[DETTAGLI DEL PROBLEMA]: Individua tutte le righe qui sotto in cui compare la stringa "kern" e trascrivile, tenendo conto di maiuscole e minuscole.

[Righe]
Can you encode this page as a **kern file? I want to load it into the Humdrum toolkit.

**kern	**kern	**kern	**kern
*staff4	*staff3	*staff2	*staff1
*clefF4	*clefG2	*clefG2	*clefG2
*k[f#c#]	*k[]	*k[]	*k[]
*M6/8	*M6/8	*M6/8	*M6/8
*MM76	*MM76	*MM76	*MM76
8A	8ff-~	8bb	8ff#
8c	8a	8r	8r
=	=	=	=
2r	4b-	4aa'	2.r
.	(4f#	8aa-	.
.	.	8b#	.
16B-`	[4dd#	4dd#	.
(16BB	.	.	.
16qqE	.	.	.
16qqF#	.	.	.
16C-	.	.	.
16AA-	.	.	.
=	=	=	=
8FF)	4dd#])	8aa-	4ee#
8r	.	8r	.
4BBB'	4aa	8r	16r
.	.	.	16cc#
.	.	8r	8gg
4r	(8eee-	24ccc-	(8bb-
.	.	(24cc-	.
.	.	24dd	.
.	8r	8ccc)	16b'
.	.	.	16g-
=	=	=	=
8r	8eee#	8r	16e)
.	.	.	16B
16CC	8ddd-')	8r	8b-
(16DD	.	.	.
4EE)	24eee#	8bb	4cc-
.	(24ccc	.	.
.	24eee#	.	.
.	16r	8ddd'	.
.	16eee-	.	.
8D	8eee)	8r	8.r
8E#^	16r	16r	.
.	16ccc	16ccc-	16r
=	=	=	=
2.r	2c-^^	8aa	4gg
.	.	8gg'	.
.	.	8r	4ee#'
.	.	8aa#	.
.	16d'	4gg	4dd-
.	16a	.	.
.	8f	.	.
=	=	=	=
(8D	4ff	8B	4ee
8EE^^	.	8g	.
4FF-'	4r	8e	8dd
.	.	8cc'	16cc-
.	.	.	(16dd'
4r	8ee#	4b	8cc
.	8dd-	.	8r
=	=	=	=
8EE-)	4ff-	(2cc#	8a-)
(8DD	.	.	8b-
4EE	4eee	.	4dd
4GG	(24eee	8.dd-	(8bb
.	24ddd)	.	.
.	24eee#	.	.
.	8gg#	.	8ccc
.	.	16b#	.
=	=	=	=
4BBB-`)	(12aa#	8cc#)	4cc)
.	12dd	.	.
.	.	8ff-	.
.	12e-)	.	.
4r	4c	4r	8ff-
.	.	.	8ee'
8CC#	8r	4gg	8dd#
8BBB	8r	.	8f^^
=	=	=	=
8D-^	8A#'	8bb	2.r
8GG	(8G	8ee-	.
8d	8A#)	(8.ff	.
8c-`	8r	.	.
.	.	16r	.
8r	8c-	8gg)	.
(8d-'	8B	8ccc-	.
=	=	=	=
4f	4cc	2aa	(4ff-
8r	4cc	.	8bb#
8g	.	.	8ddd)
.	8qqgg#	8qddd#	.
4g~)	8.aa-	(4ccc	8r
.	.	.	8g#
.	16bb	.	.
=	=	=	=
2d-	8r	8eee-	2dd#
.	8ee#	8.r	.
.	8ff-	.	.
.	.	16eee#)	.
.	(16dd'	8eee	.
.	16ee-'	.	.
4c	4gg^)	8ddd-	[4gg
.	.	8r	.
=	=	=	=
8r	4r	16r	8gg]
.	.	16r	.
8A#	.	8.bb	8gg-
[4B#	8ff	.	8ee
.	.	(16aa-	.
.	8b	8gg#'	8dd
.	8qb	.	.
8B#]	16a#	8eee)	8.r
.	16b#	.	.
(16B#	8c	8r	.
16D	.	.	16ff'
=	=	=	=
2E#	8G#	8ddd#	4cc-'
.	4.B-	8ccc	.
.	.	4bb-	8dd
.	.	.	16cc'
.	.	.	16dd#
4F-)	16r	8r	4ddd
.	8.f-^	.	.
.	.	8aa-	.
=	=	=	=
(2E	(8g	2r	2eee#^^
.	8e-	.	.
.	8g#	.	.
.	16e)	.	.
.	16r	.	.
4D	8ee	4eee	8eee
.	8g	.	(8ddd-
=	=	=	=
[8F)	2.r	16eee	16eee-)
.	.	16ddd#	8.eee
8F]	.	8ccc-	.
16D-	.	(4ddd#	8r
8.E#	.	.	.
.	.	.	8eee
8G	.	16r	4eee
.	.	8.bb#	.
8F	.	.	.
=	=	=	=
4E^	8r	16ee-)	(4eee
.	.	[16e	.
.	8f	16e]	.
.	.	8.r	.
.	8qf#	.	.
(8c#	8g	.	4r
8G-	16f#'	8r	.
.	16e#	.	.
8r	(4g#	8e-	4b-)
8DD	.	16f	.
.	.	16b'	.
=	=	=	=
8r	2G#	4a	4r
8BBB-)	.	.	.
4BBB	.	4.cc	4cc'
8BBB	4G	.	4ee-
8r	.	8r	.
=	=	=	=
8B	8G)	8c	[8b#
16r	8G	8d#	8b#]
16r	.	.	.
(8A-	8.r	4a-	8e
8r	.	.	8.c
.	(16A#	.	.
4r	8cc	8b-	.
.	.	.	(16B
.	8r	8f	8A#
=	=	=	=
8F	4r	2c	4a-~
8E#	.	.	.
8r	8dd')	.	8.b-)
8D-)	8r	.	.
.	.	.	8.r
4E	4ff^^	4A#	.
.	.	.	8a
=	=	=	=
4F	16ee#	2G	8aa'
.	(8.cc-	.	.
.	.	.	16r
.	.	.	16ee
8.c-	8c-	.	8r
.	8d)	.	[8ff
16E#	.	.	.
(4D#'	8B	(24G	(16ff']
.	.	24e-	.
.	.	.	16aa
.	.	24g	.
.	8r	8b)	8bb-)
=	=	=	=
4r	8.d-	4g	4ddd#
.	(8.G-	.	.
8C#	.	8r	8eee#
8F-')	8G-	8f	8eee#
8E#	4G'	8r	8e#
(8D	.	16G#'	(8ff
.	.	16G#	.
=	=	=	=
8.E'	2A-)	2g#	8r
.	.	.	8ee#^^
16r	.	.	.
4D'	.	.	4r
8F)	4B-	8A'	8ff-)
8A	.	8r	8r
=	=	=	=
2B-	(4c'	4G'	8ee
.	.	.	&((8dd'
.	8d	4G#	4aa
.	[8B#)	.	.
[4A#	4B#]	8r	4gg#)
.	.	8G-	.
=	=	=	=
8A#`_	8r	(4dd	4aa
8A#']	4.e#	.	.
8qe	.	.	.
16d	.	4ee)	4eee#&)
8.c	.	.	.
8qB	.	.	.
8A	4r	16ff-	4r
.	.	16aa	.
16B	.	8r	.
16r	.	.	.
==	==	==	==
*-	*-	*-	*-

[PROBLEMA RISOLTO]:
Can you encode this page as a **kern file? I want to load it into the Humdrum toolkit.
**kern	**kern	**kern	**kern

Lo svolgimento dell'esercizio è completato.